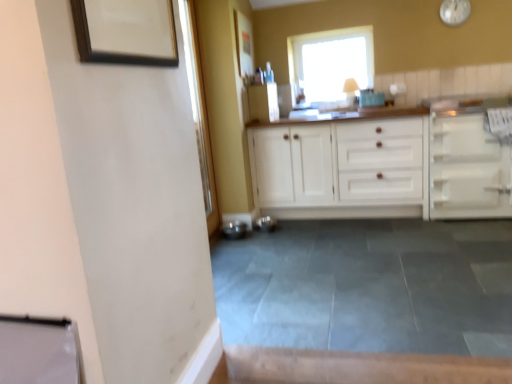
Image resolution: width=512 pixels, height=384 pixels. What are the coordinates of `transparent glass window at upper center` in the screenshot? It's located at (330, 63).

Locate an element on the screen. The height and width of the screenshot is (384, 512). white matte cabinet at right, the 1th cabinetry from the right is located at coordinates (468, 167).

What do you see at coordinates (454, 11) in the screenshot? The width and height of the screenshot is (512, 384). I see `white glossy clock at upper right` at bounding box center [454, 11].

Identify the location of matte wooden picture frame at upper center, which is the 1th picture frame from right to left. This screenshot has width=512, height=384. (244, 44).

Can you confirm if white matte cabinet at right, the 1th cabinetry from the right, is wider than matte wooden picture frame at upper center, which is the first picture frame from back to front?

Correct, the width of white matte cabinet at right, the 1th cabinetry from the right, exceeds that of matte wooden picture frame at upper center, which is the first picture frame from back to front.

Who is bigger, white matte cabinet at right, the 1th cabinetry from the right, or matte wooden picture frame at upper center, which is the first picture frame from back to front?

Bigger between the two is white matte cabinet at right, the 1th cabinetry from the right.

Are white matte cabinet at right, which is the 2th cabinetry in left-to-right order, and matte wooden picture frame at upper center, which is the first picture frame from back to front, beside each other?

No, white matte cabinet at right, which is the 2th cabinetry in left-to-right order, is not making contact with matte wooden picture frame at upper center, which is the first picture frame from back to front.

Could you tell me if white matte cabinet at right, the 1th cabinetry from the right, is facing matte wooden picture frame at upper center, which is the first picture frame from back to front?

No, white matte cabinet at right, the 1th cabinetry from the right, is not oriented towards matte wooden picture frame at upper center, which is the first picture frame from back to front.

Is white glossy clock at upper right next to matte wooden picture frame at upper center, the second picture frame from the left, and touching it?

No, white glossy clock at upper right is not next to matte wooden picture frame at upper center, the second picture frame from the left.

Consider the image. From the image's perspective, is white glossy clock at upper right positioned above or below matte wooden picture frame at upper center, placed as the second picture frame when sorted from front to back?

Based on their image positions, white glossy clock at upper right is located above matte wooden picture frame at upper center, placed as the second picture frame when sorted from front to back.

From a real-world perspective, relative to matte wooden picture frame at upper center, which is the 1th picture frame from right to left, is white glossy clock at upper right vertically above or below?

white glossy clock at upper right is situated higher than matte wooden picture frame at upper center, which is the 1th picture frame from right to left, in the real world.

Does white glossy clock at upper right have a smaller size compared to matte wooden picture frame at upper center, placed as the second picture frame when sorted from front to back?

Yes.

Does gray tile floor at center have a lesser width compared to white matte cabinet at right, which is the 2th cabinetry in left-to-right order?

No, gray tile floor at center is not thinner than white matte cabinet at right, which is the 2th cabinetry in left-to-right order.

Can you confirm if gray tile floor at center is taller than white matte cabinet at right, the 1th cabinetry from the right?

In fact, gray tile floor at center may be shorter than white matte cabinet at right, the 1th cabinetry from the right.

From the image's perspective, who appears lower, gray tile floor at center or white matte cabinet at right, the 1th cabinetry from the right?

gray tile floor at center.

In terms of width, does white wood cabinet at center, which is the first cabinetry from left to right, look wider or thinner when compared to white matte cabinet at right, the 1th cabinetry from the right?

In the image, white wood cabinet at center, which is the first cabinetry from left to right, appears to be more narrow than white matte cabinet at right, the 1th cabinetry from the right.

From a real-world perspective, who is located lower, white wood cabinet at center, which is the first cabinetry from left to right, or white matte cabinet at right, which is the 2th cabinetry in left-to-right order?

white matte cabinet at right, which is the 2th cabinetry in left-to-right order, from a real-world perspective.

Between point (408, 136) and point (438, 132), which one is positioned in front?

Positioned in front is point (438, 132).

Is white wood cabinet at center, positioned as the second cabinetry in right-to-left order, positioned before white matte cabinet at right, the 1th cabinetry from the right?

No, it is behind white matte cabinet at right, the 1th cabinetry from the right.

How many degrees apart are the facing directions of wooden picture frame at upper left, the 1th picture frame from the bottom, and matte wooden picture frame at upper center, placed as the second picture frame when sorted from front to back?

The angle between the facing direction of wooden picture frame at upper left, the 1th picture frame from the bottom, and the facing direction of matte wooden picture frame at upper center, placed as the second picture frame when sorted from front to back, is 0.852 degrees.

Considering the positions of points (111, 22) and (249, 43), is point (111, 22) closer to camera compared to point (249, 43)?

That is True.

Would you say wooden picture frame at upper left, the 2th picture frame viewed from the right, is a long distance from matte wooden picture frame at upper center, which ranks as the 2th picture frame in bottom-to-top order?

wooden picture frame at upper left, the 2th picture frame viewed from the right, is positioned a significant distance from matte wooden picture frame at upper center, which ranks as the 2th picture frame in bottom-to-top order.

Is wooden picture frame at upper left, positioned as the first picture frame in left-to-right order, facing towards matte wooden picture frame at upper center, which is the 1th picture frame from right to left?

No, wooden picture frame at upper left, positioned as the first picture frame in left-to-right order, does not turn towards matte wooden picture frame at upper center, which is the 1th picture frame from right to left.

Based on the photo, who is taller, white wood cabinet at center, positioned as the second cabinetry in right-to-left order, or gray tile floor at center?

Standing taller between the two is white wood cabinet at center, positioned as the second cabinetry in right-to-left order.

How different are the orientations of white wood cabinet at center, which is the first cabinetry from left to right, and gray tile floor at center in degrees?

The angle between the facing direction of white wood cabinet at center, which is the first cabinetry from left to right, and the facing direction of gray tile floor at center is 0.594 degrees.

Can you confirm if white wood cabinet at center, which is the first cabinetry from left to right, is smaller than gray tile floor at center?

No.

From a real-world perspective, is wooden picture frame at upper left, positioned as the first picture frame in left-to-right order, positioned above or below gray tile floor at center?

Clearly, from a real-world perspective, wooden picture frame at upper left, positioned as the first picture frame in left-to-right order, is above gray tile floor at center.

The height and width of the screenshot is (384, 512). I want to click on the 1st picture frame above the gray tile floor at center (from the image's perspective), so click(x=126, y=32).

Is wooden picture frame at upper left, the second picture frame viewed from the back, closer to camera compared to gray tile floor at center?

Yes, it is in front of gray tile floor at center.

How different are the orientations of wooden picture frame at upper left, the 1th picture frame from the bottom, and gray tile floor at center in degrees?

They differ by 89.1 degrees in their facing directions.

Find the location of a particular element. the 2nd picture frame above when counting from the white matte cabinet at right, the 1th cabinetry from the right (from the image's perspective) is located at coordinates pyautogui.click(x=244, y=44).

Starting from the white glossy clock at upper right, which picture frame is the 1st one in front? Please provide its 2D coordinates.

[(244, 44)]

Estimate the real-world distances between objects in this image. Which object is closer to wooden picture frame at upper left, the second picture frame viewed from the back, gray tile floor at center or matte wooden picture frame at upper center, placed as the second picture frame when sorted from front to back?

The object closer to wooden picture frame at upper left, the second picture frame viewed from the back, is gray tile floor at center.

When comparing their distances from white glossy clock at upper right, does white matte cabinet at right, which is the 2th cabinetry in left-to-right order, or wooden picture frame at upper left, the second picture frame viewed from the back, seem closer?

Based on the image, white matte cabinet at right, which is the 2th cabinetry in left-to-right order, appears to be nearer to white glossy clock at upper right.

Based on their spatial positions, is wooden picture frame at upper left, the 1th picture frame from the bottom, or transparent glass window at upper center closer to white glossy clock at upper right?

transparent glass window at upper center.

Estimate the real-world distances between objects in this image. Which object is closer to transparent glass window at upper center, matte wooden picture frame at upper center, arranged as the 1th picture frame when viewed from the top, or white glossy clock at upper right?

The object closer to transparent glass window at upper center is matte wooden picture frame at upper center, arranged as the 1th picture frame when viewed from the top.

Consider the image. From the image, which object appears to be nearer to white matte cabinet at right, the 1th cabinetry from the right, matte wooden picture frame at upper center, which is the first picture frame from back to front, or wooden picture frame at upper left, the 1th picture frame from the bottom?

matte wooden picture frame at upper center, which is the first picture frame from back to front.

Considering their positions, is white matte cabinet at right, the 1th cabinetry from the right, positioned further to white glossy clock at upper right than transparent glass window at upper center?

white matte cabinet at right, the 1th cabinetry from the right, is positioned further to the anchor white glossy clock at upper right.

Looking at this image, based on their spatial positions, is gray tile floor at center or white wood cabinet at center, positioned as the second cabinetry in right-to-left order, closer to wooden picture frame at upper left, the 2th picture frame viewed from the right?

gray tile floor at center.

Considering their positions, is white matte cabinet at right, the 1th cabinetry from the right, positioned further to wooden picture frame at upper left, the 1th picture frame from the bottom, than white glossy clock at upper right?

white glossy clock at upper right.

Locate an element on the screen. clock located between gray tile floor at center and transparent glass window at upper center in the depth direction is located at coordinates pos(454,11).

Locate an element on the screen. The height and width of the screenshot is (384, 512). cabinetry that lies between white glossy clock at upper right and white wood cabinet at center, which is the first cabinetry from left to right, from top to bottom is located at coordinates (468, 167).

What are the coordinates of `concrete located between wooden picture frame at upper left, placed as the first picture frame when sorted from front to back, and white wood cabinet at center, which is the first cabinetry from left to right, in the depth direction` in the screenshot? It's located at (369, 286).

This screenshot has height=384, width=512. I want to click on cabinetry positioned between gray tile floor at center and white wood cabinet at center, positioned as the second cabinetry in right-to-left order, from near to far, so [468, 167].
..........
Give the entries from the line that contains "Find the location" up to and including the line that contains "[(244, 44)]" as a JSON list of strings, with one string per line and blank lines omitted.

The completed task:
[
  "Find the location of a particular element. the 2nd picture frame above when counting from the white matte cabinet at right, the 1th cabinetry from the right (from the image's perspective) is located at coordinates pyautogui.click(x=244, y=44).",
  "Starting from the white glossy clock at upper right, which picture frame is the 1st one in front? Please provide its 2D coordinates.",
  "[(244, 44)]"
]